* Exercise *
What you return should be the complete data below, word for word, with no pictures in it.
[Data — start]
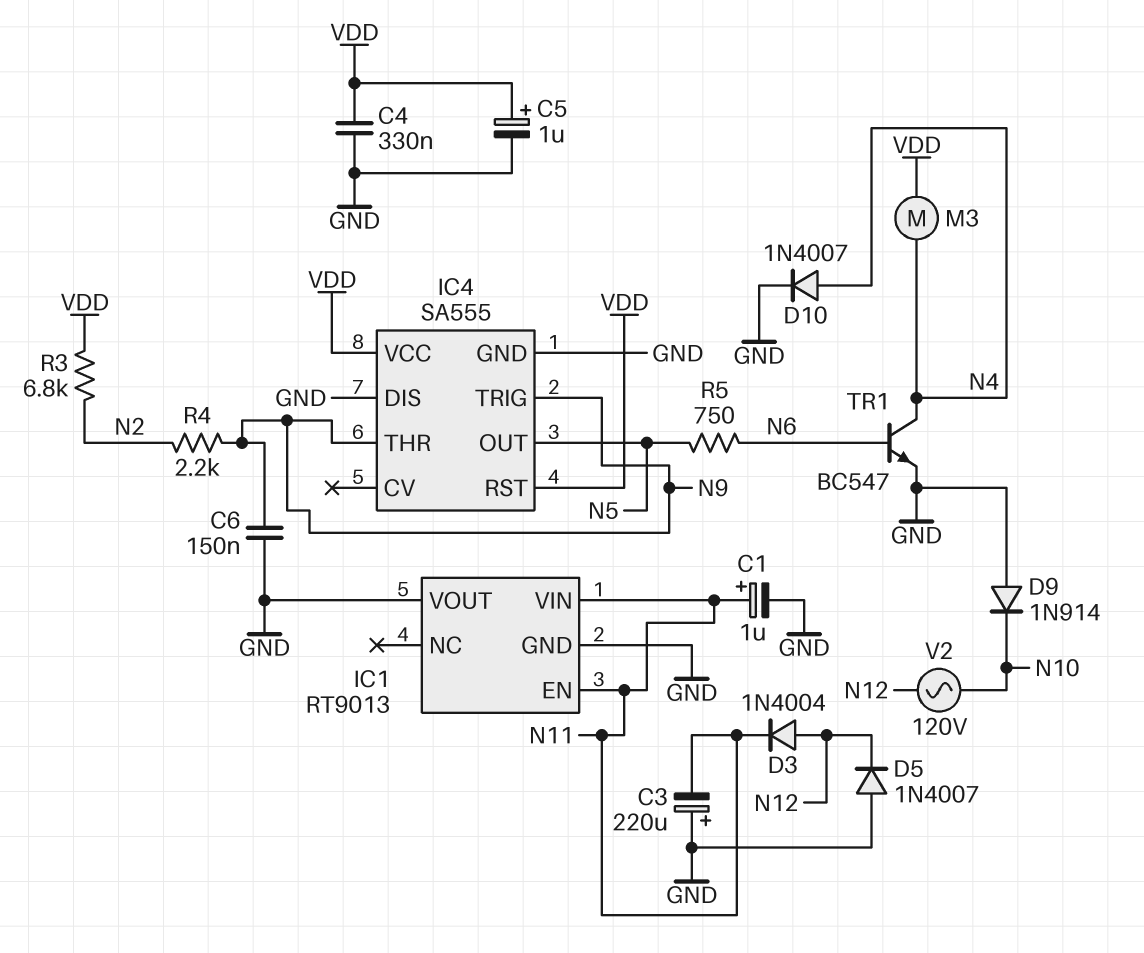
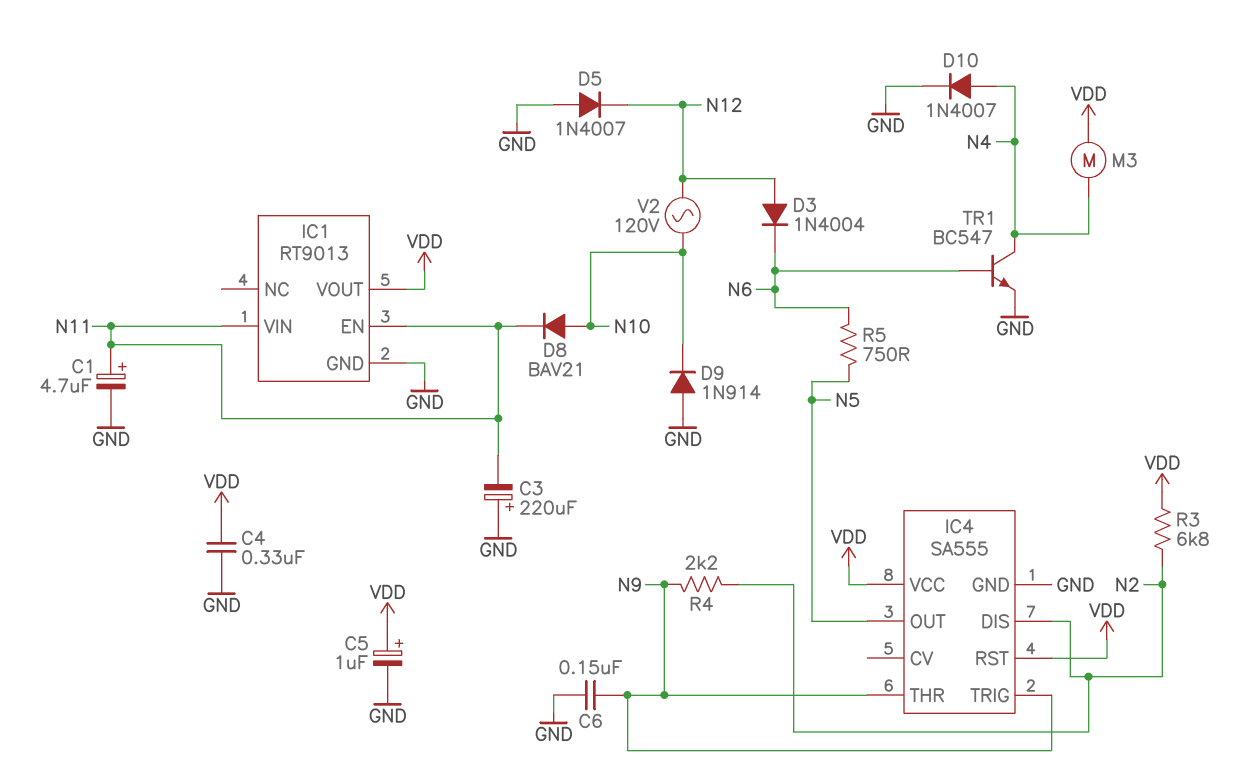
C1: 1uF (plus N11, minus GND) -> 4.7uF (plus N11, minus GND)
D3: diode 1N4004 (A N12, K N11) -> diode 1N4004 (A N12, K N6)
D8: none -> diode BAV21 (A N10, K N11)
IC1 pin VOUT: GND -> VDD
IC4 pin DIS: GND -> N2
[Data — finish]
* Result *
C1: 1uF (plus N11, minus GND) -> 4.7uF (plus N11, minus GND)
D3: diode 1N4004 (A N12, K N11) -> diode 1N4004 (A N12, K N6)
D8: none -> diode BAV21 (A N10, K N11)
IC1 pin VOUT: GND -> VDD
IC4 pin DIS: GND -> N2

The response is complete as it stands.